──────── Listed records

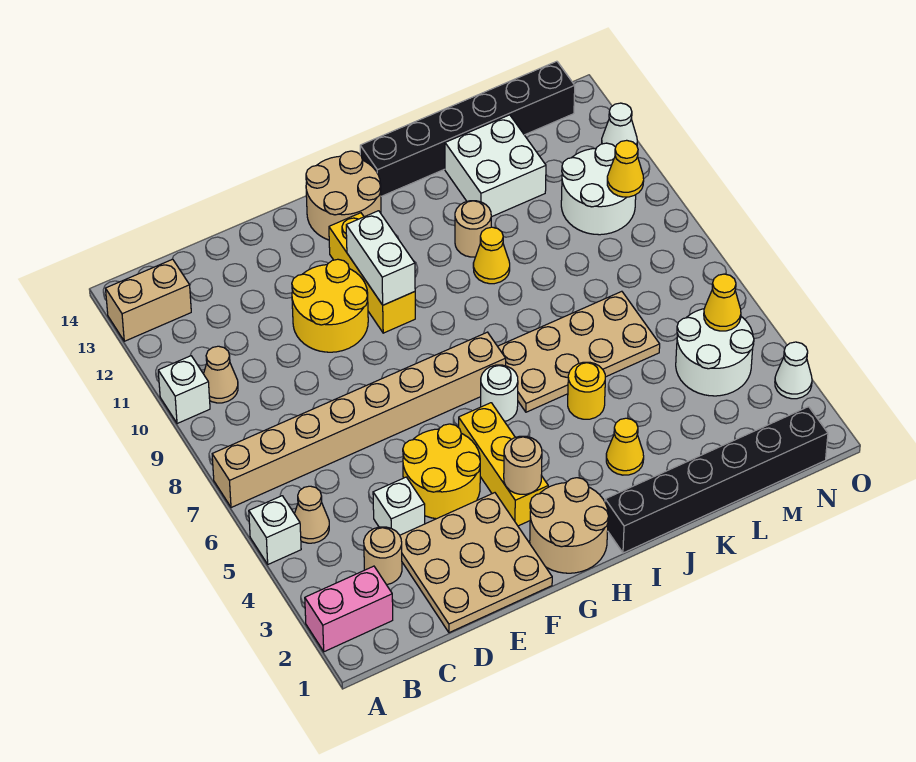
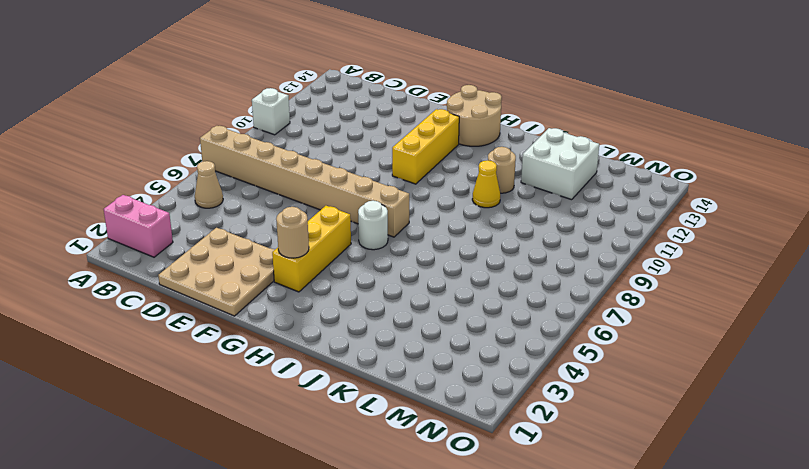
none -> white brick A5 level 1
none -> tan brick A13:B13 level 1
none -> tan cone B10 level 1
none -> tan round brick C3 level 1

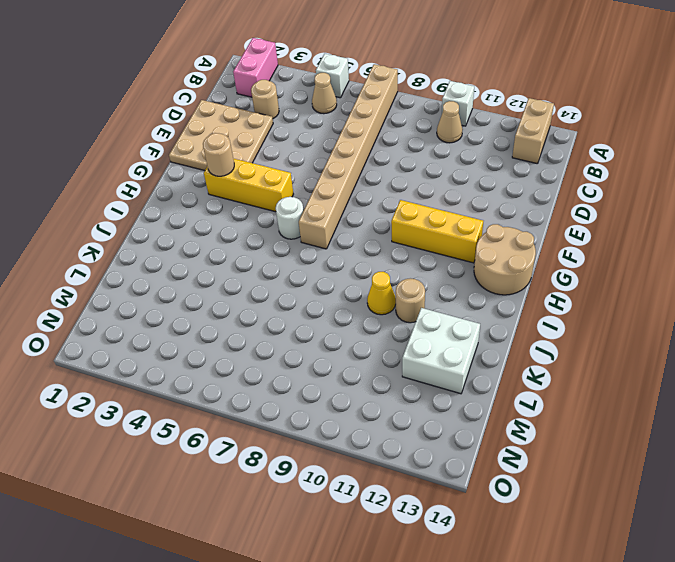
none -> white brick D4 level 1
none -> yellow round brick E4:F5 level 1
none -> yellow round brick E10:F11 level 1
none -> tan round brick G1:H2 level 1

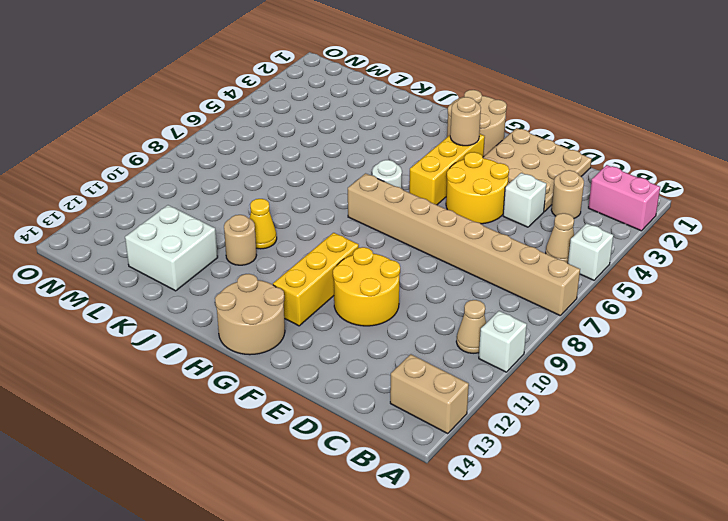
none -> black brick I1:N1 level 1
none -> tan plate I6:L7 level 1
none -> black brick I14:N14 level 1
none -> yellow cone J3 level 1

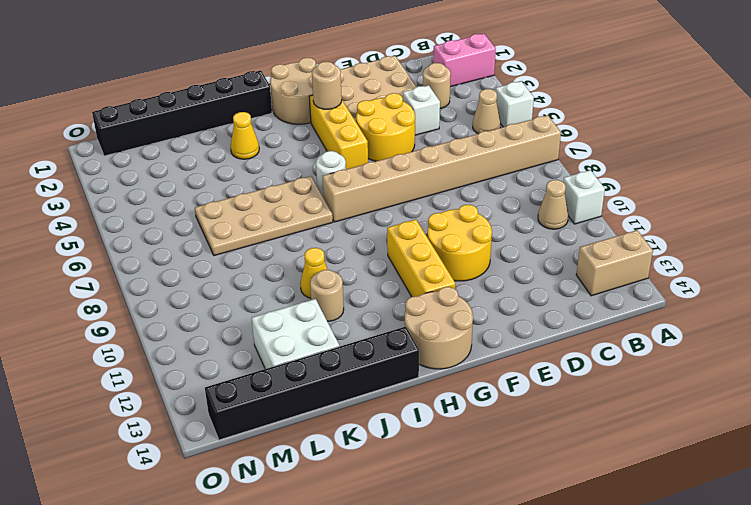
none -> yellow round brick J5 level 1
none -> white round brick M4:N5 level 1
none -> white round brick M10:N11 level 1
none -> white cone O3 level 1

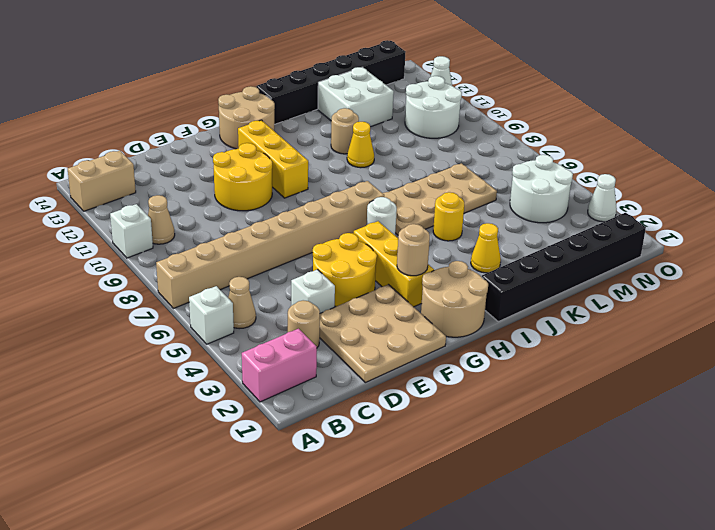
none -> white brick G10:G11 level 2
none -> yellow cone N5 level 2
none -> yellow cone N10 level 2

────────────────

_How to complete this task_
From the line with "none -> white round brick M10:N11 level 1" to the final line of the records, inclusive, set down the lines exactly and add nothing; leave every picture out.

_Result below_
none -> white round brick M10:N11 level 1
none -> white cone O3 level 1

none -> white brick G10:G11 level 2
none -> yellow cone N5 level 2
none -> yellow cone N10 level 2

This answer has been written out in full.